= What this task involves =
Please transcribe the data below in full, word for word, without the images.

[Detected change data]

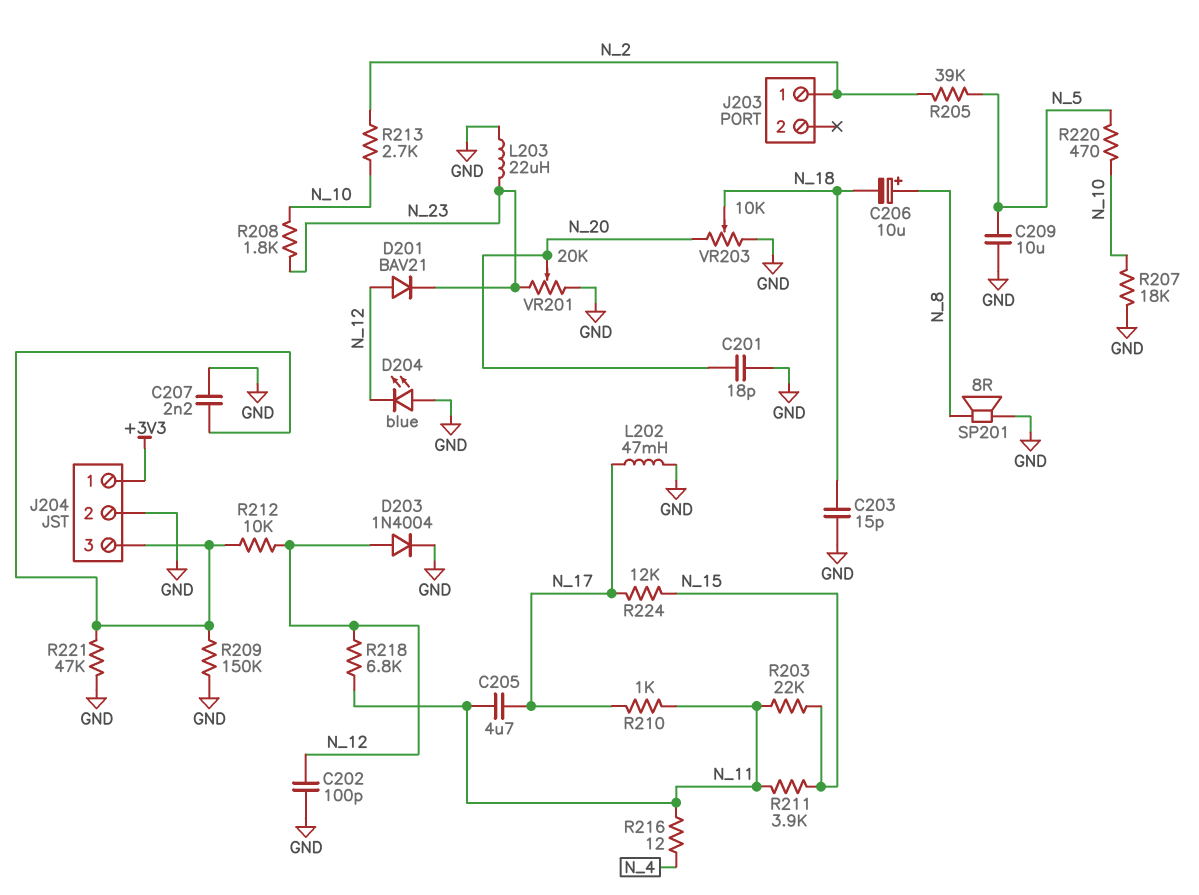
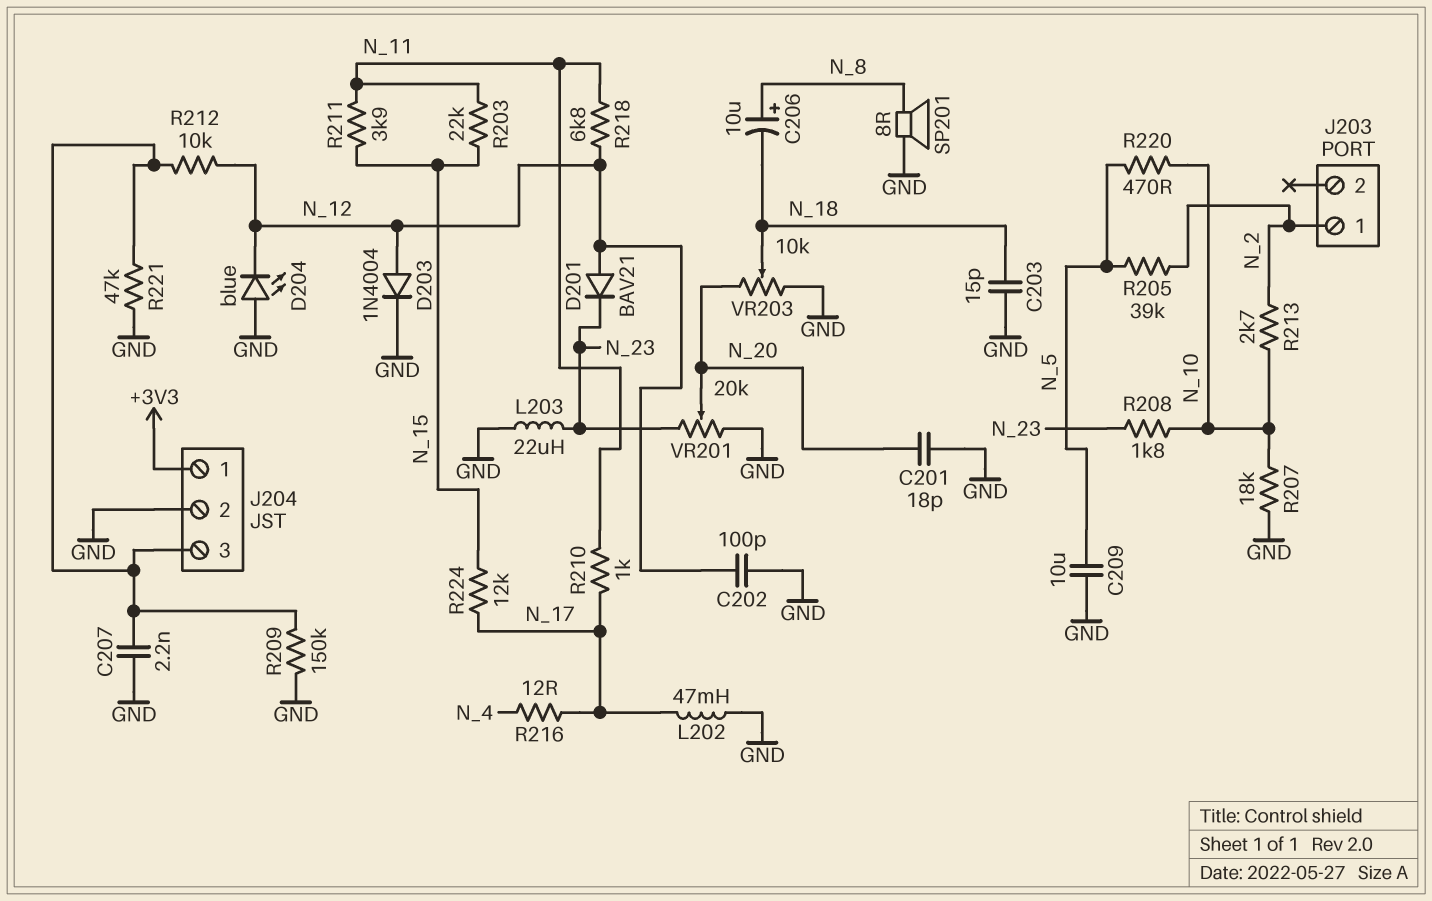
C205: 4.7uF (N_11, N_17) -> none
R216: 12 (N_4, N_11) -> 12 (N_4, N_17)

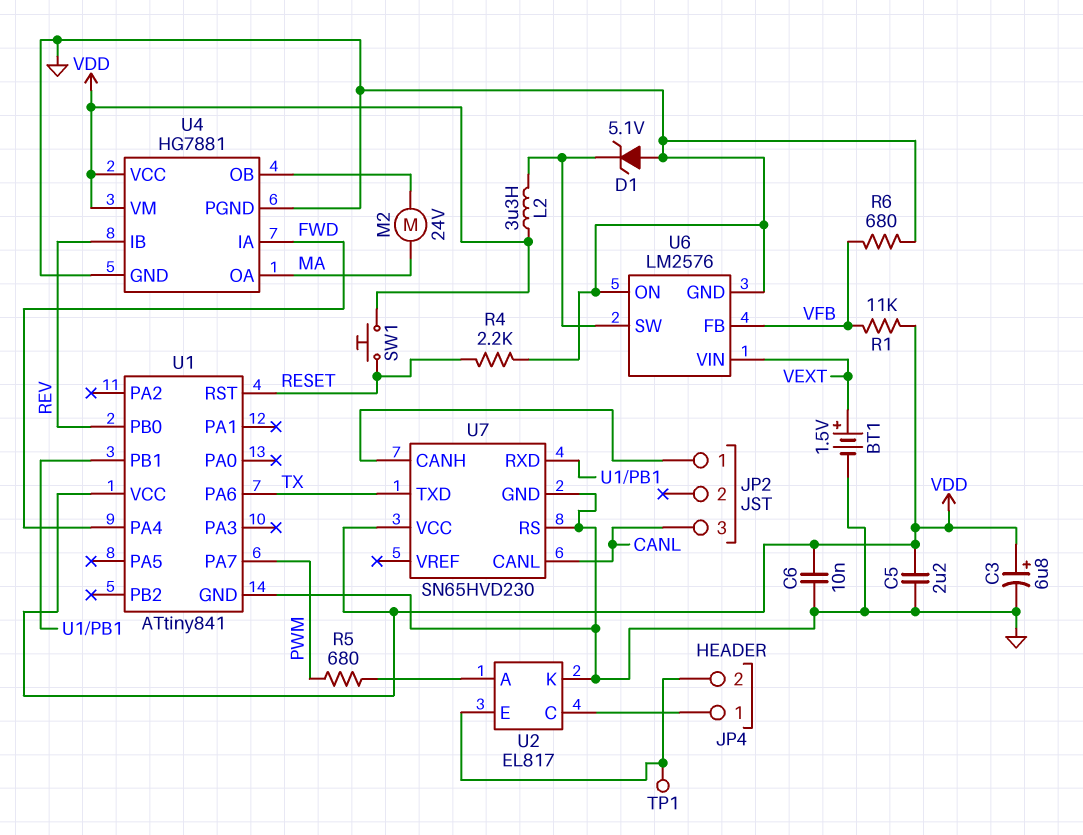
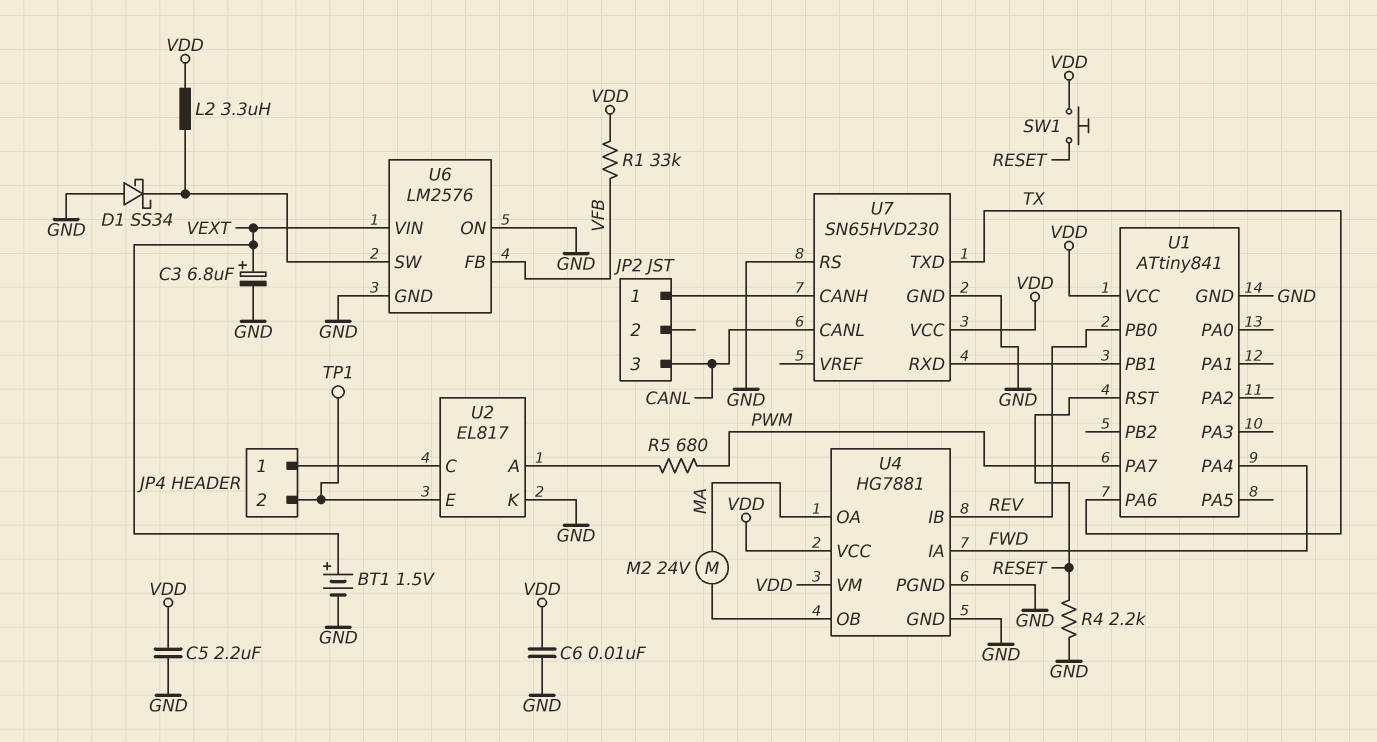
C3: 6.8uF (plus VDD, minus GND) -> 6.8uF (plus VEXT, minus GND)
D1: zener 5.1V (A GND, K U6/SW) -> schottky SS34 (A GND, K U6/SW)
R1: 11k (VDD, VFB) -> 33k (VDD, VFB)
R6: 680 (GND, VFB) -> none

= Solution for this task =
C205: 4.7uF (N_11, N_17) -> none
R216: 12 (N_4, N_11) -> 12 (N_4, N_17)

C3: 6.8uF (plus VDD, minus GND) -> 6.8uF (plus VEXT, minus GND)
D1: zener 5.1V (A GND, K U6/SW) -> schottky SS34 (A GND, K U6/SW)
R1: 11k (VDD, VFB) -> 33k (VDD, VFB)
R6: 680 (GND, VFB) -> none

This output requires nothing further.